> [About this exercise] Could you report every line from the entries that includes the word "RESET"?

Saved data entries

· · · · ·

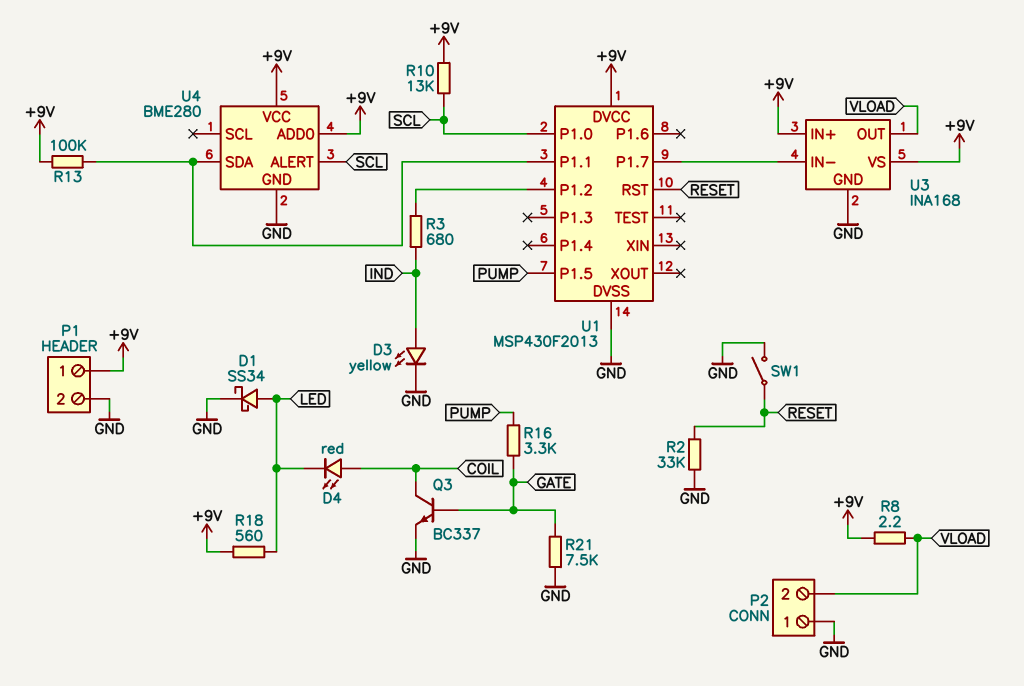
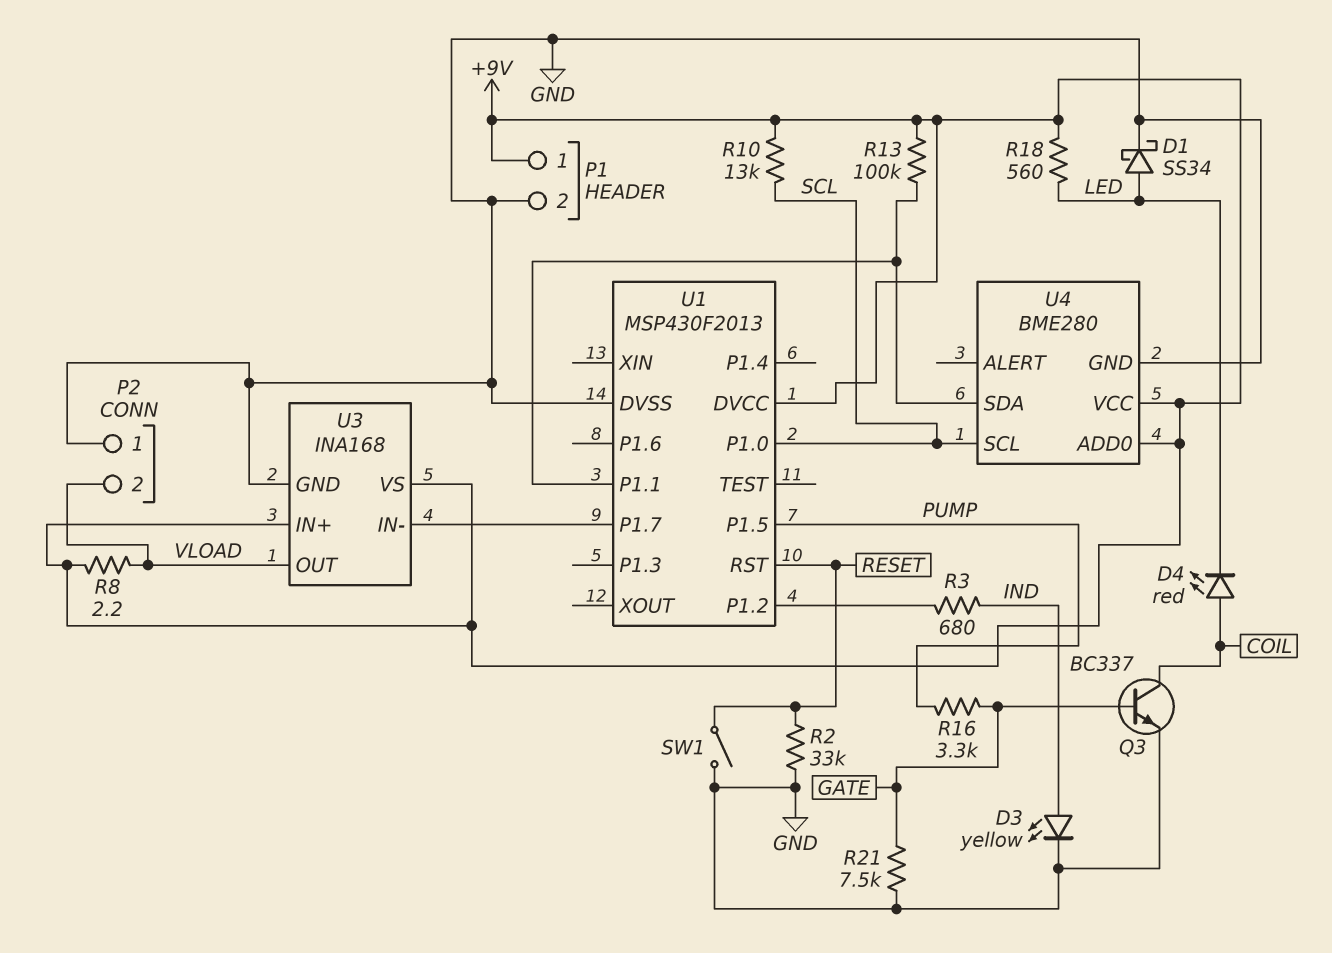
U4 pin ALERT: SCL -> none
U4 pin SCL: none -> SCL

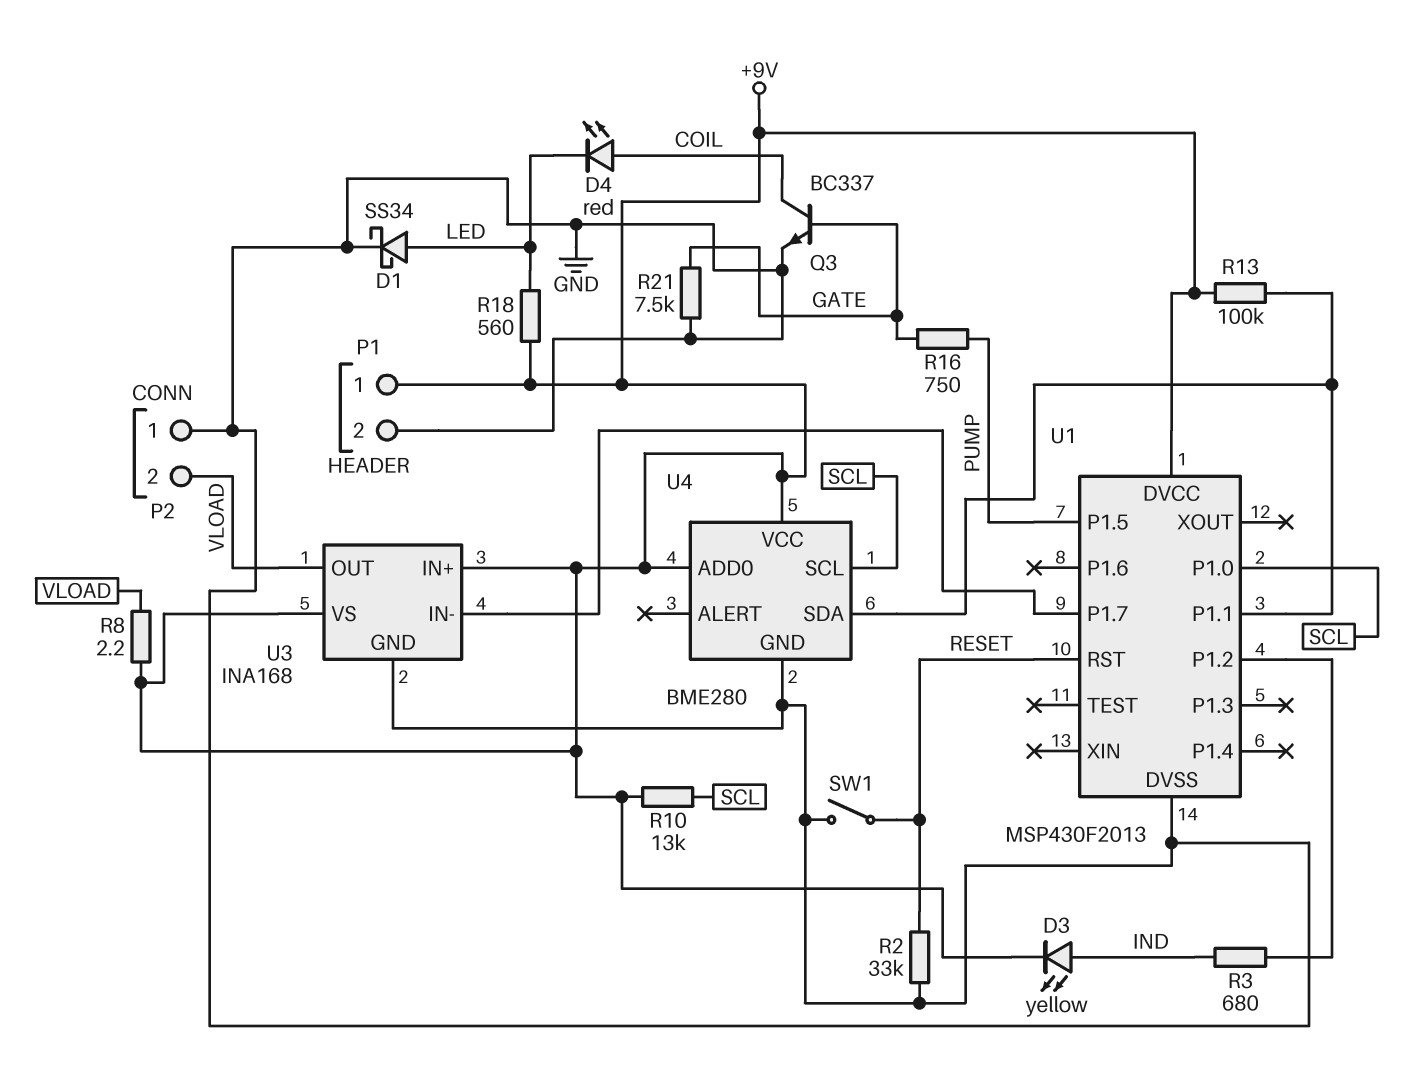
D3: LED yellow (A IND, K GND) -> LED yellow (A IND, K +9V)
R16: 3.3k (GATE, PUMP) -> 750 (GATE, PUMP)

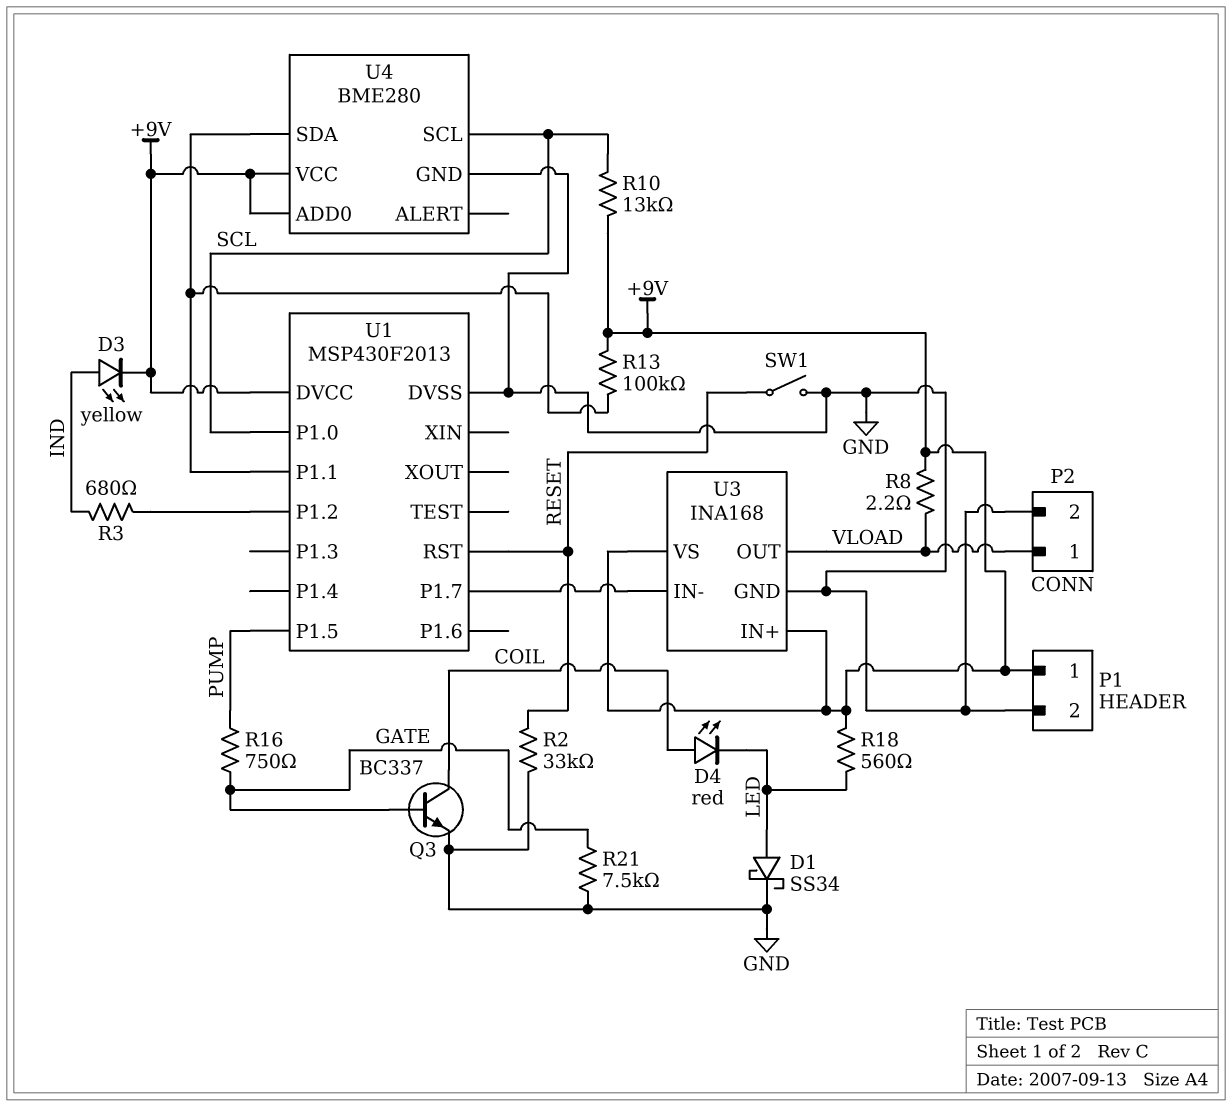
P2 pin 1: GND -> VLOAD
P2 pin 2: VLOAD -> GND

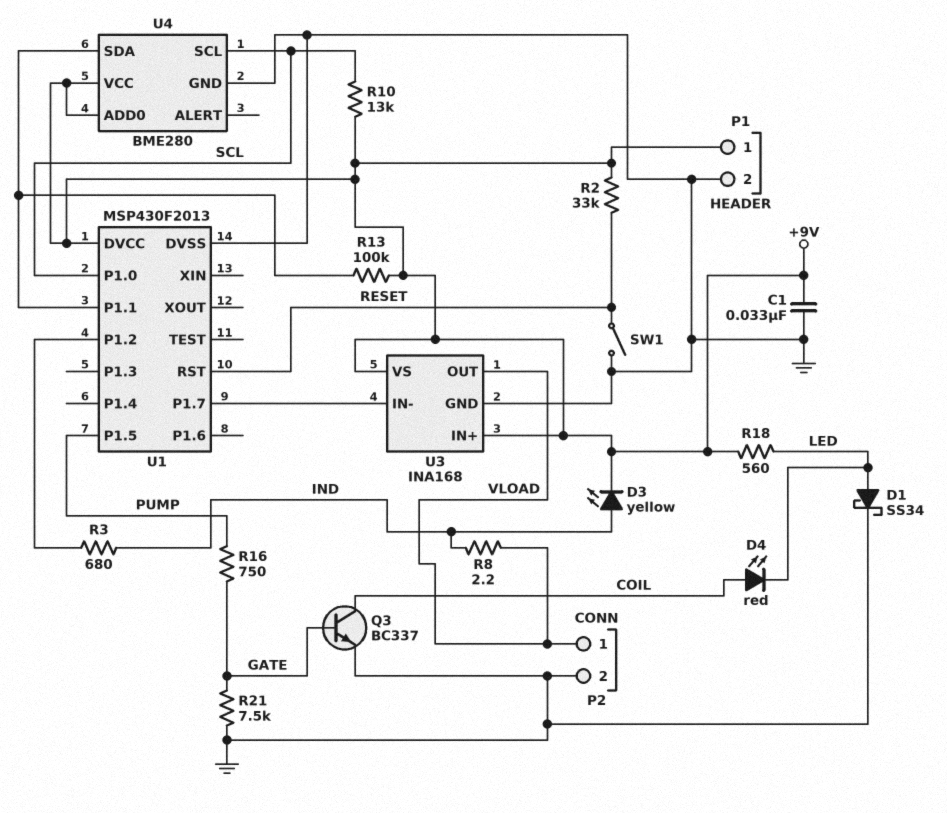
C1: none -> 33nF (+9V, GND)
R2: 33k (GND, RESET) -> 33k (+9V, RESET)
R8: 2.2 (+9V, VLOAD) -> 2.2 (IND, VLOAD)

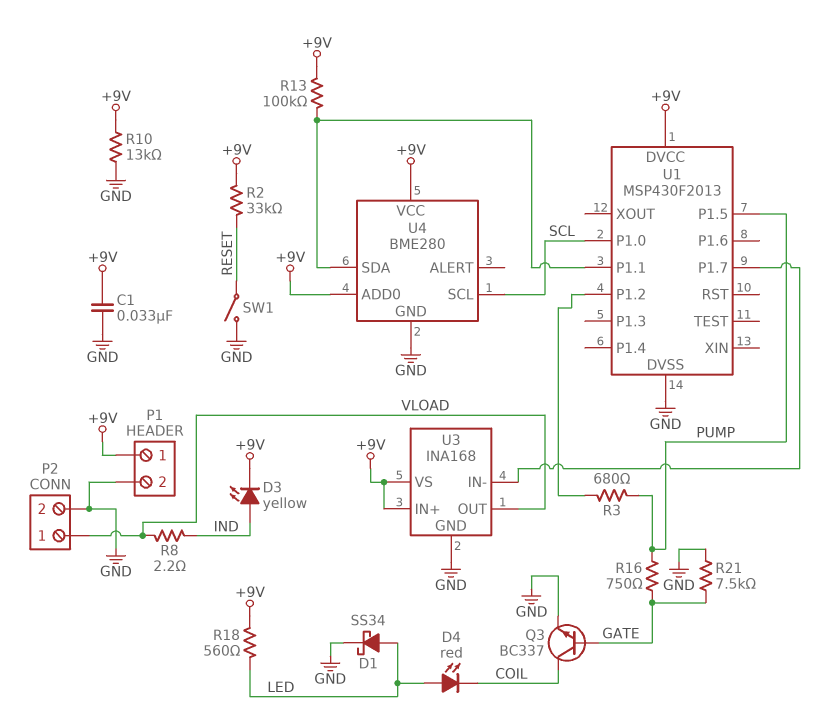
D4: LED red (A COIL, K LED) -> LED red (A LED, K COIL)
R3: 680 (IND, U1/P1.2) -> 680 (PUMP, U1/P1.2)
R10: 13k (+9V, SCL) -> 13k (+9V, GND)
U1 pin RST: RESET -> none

· · · · ·

> [Output of the exercise]
R2: 33k (GND, RESET) -> 33k (+9V, RESET)
U1 pin RST: RESET -> none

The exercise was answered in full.